Task objective: Omitting every picture, output the records below exactly, please.

Supplied records:
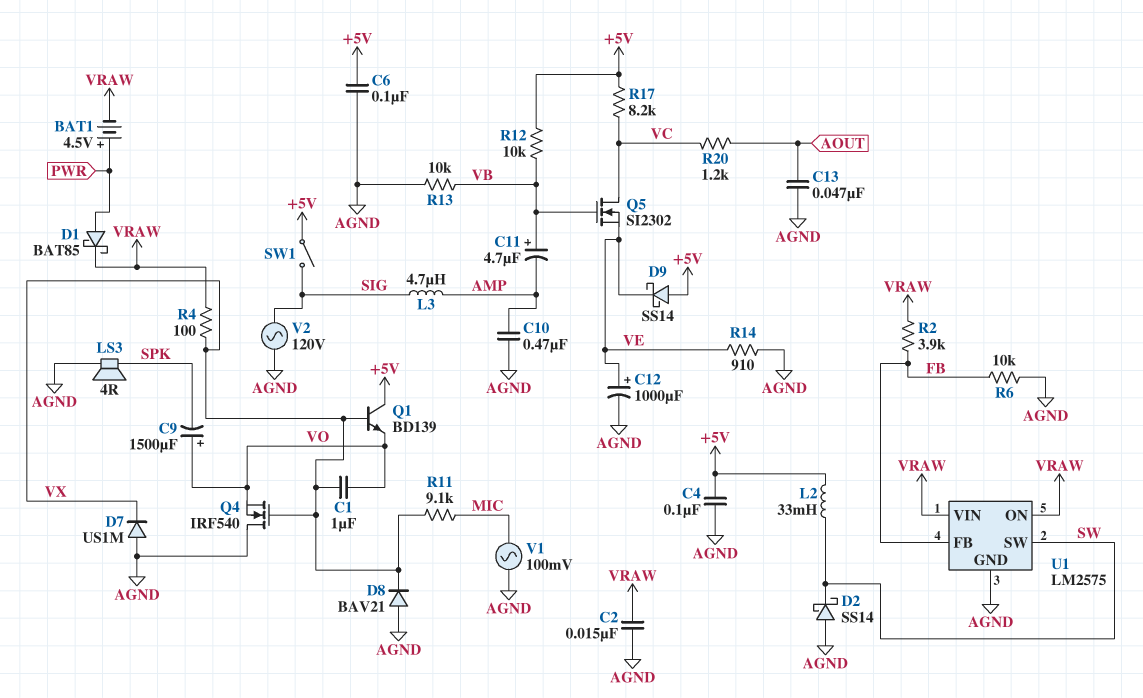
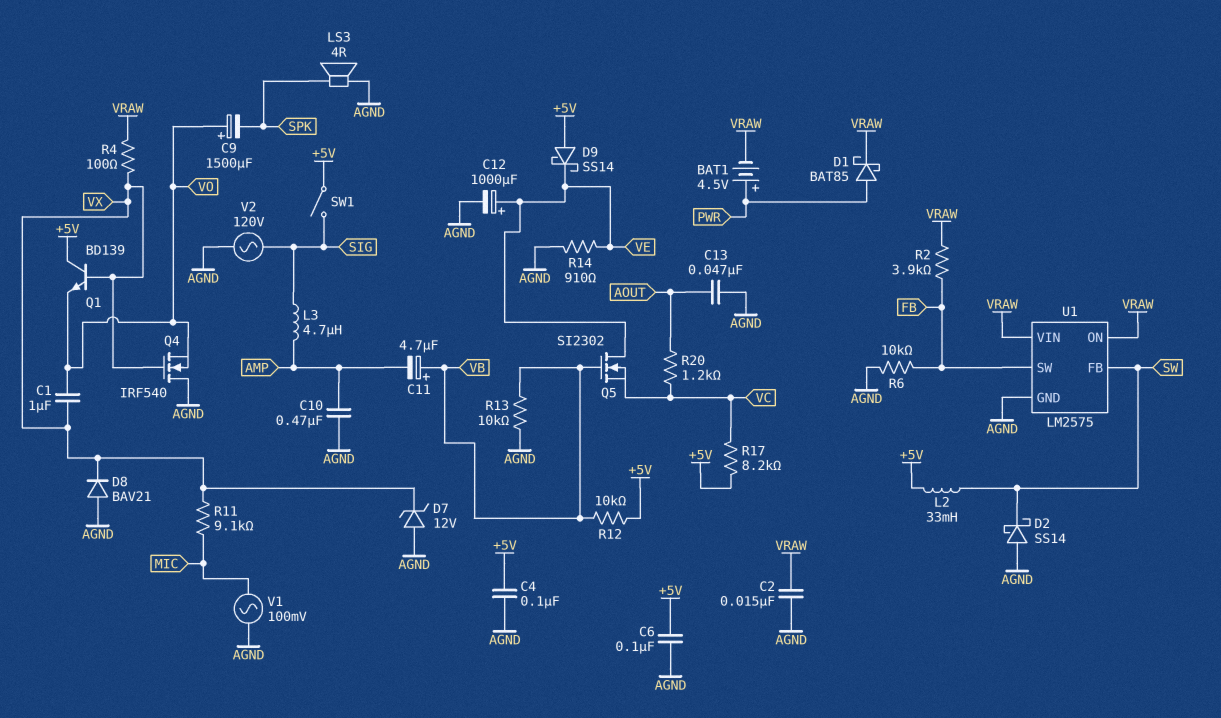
D7: diode US1M (A AGND, K VX) -> zener 12V (A AGND, K VX)
Q5: NMOS SI2302 (G VB, D VC, S VE) -> NMOS SI2302 (G VB, D VE, S VC)
U1 pin FB: FB -> SW
U1 pin SW: SW -> FB

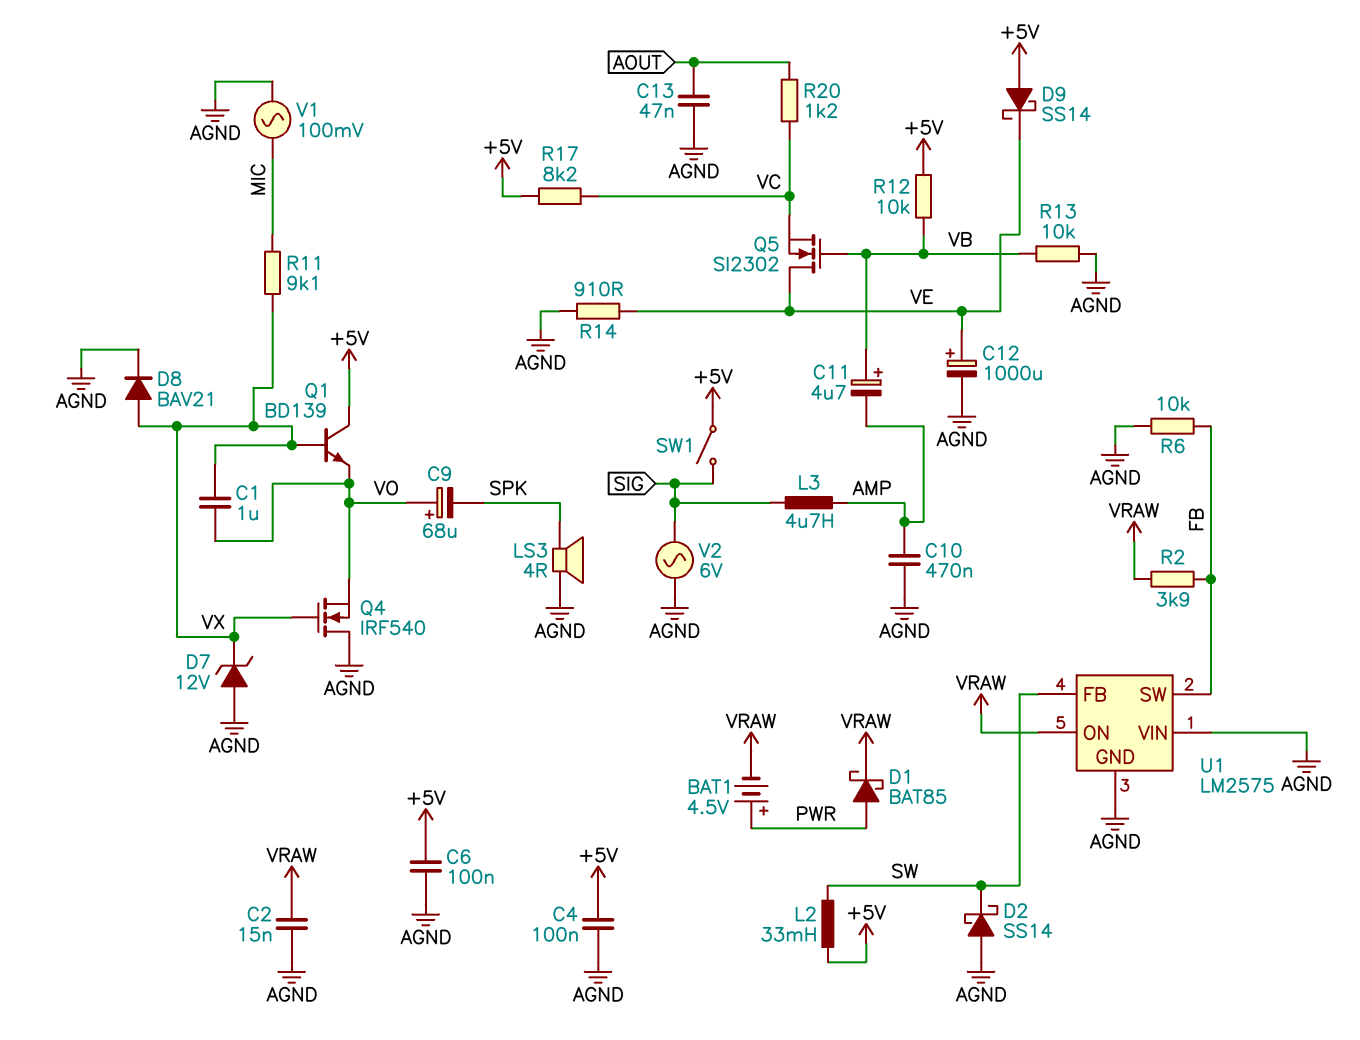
C9: 1500uF (plus VO, minus SPK) -> 68uF (plus VO, minus SPK)
D8: diode BAV21 (A AGND, K VX) -> diode BAV21 (A VX, K AGND)
R4: 100 (VRAW, VX) -> none
U1 pin VIN: VRAW -> AGND
V2: AC 120V (AGND, SIG) -> AC 6V (AGND, SIG)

Reply to the task:
D7: diode US1M (A AGND, K VX) -> zener 12V (A AGND, K VX)
Q5: NMOS SI2302 (G VB, D VC, S VE) -> NMOS SI2302 (G VB, D VE, S VC)
U1 pin FB: FB -> SW
U1 pin SW: SW -> FB

C9: 1500uF (plus VO, minus SPK) -> 68uF (plus VO, minus SPK)
D8: diode BAV21 (A AGND, K VX) -> diode BAV21 (A VX, K AGND)
R4: 100 (VRAW, VX) -> none
U1 pin VIN: VRAW -> AGND
V2: AC 120V (AGND, SIG) -> AC 6V (AGND, SIG)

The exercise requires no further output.